>>>
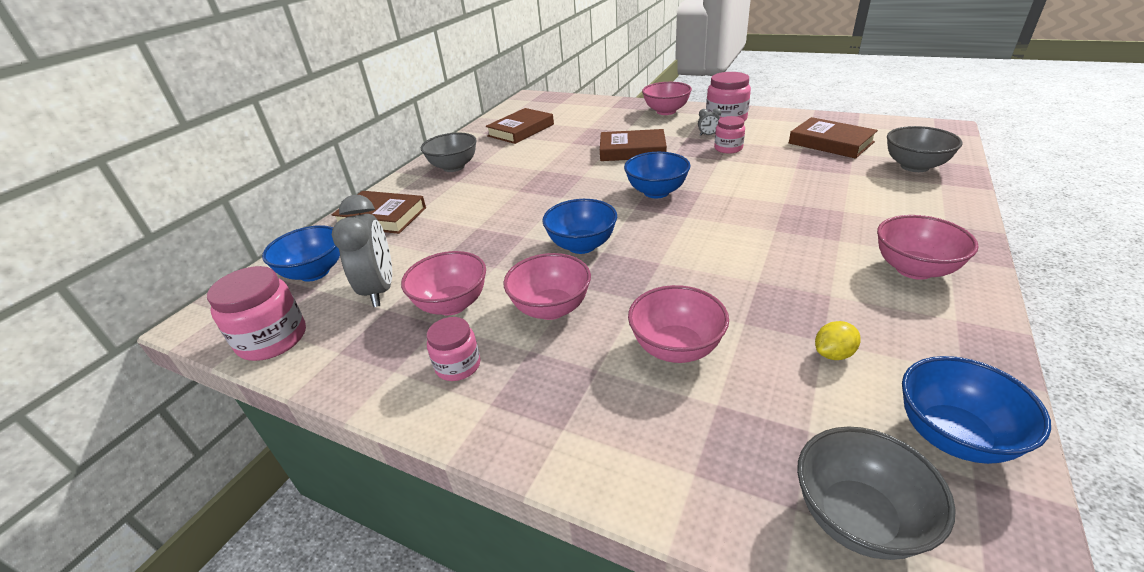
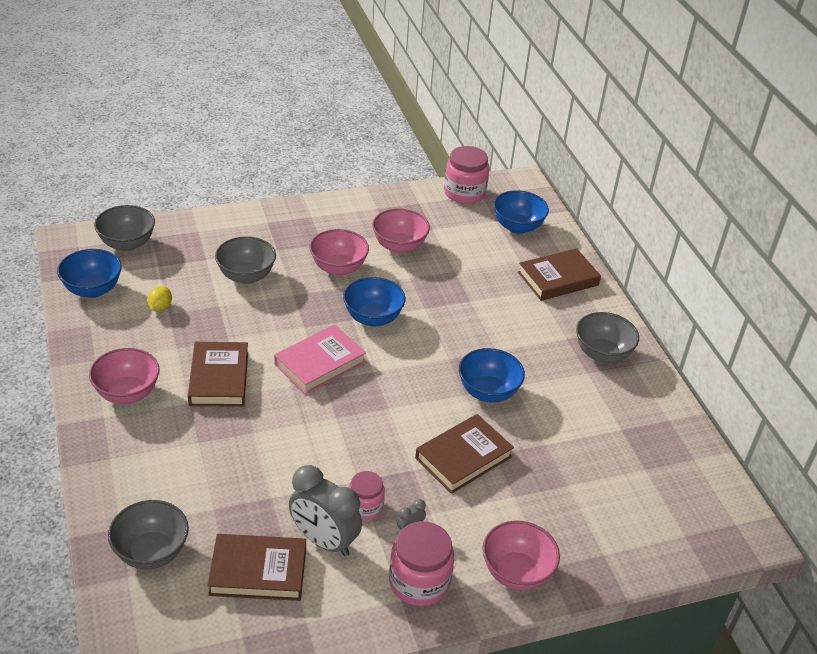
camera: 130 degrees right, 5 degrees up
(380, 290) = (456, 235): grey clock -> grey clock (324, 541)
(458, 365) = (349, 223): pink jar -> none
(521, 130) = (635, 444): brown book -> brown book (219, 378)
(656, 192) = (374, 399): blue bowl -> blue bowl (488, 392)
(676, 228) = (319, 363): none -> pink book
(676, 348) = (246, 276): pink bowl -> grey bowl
<<<
Look above for the line containing "(380, 290) = (456, 235): grey". Return it and each line after it exactly, through the last line, and nothing more.

WORKED SOLUTION
(380, 290) = (456, 235): grey clock -> grey clock (324, 541)
(458, 365) = (349, 223): pink jar -> none
(521, 130) = (635, 444): brown book -> brown book (219, 378)
(656, 192) = (374, 399): blue bowl -> blue bowl (488, 392)
(676, 228) = (319, 363): none -> pink book
(676, 348) = (246, 276): pink bowl -> grey bowl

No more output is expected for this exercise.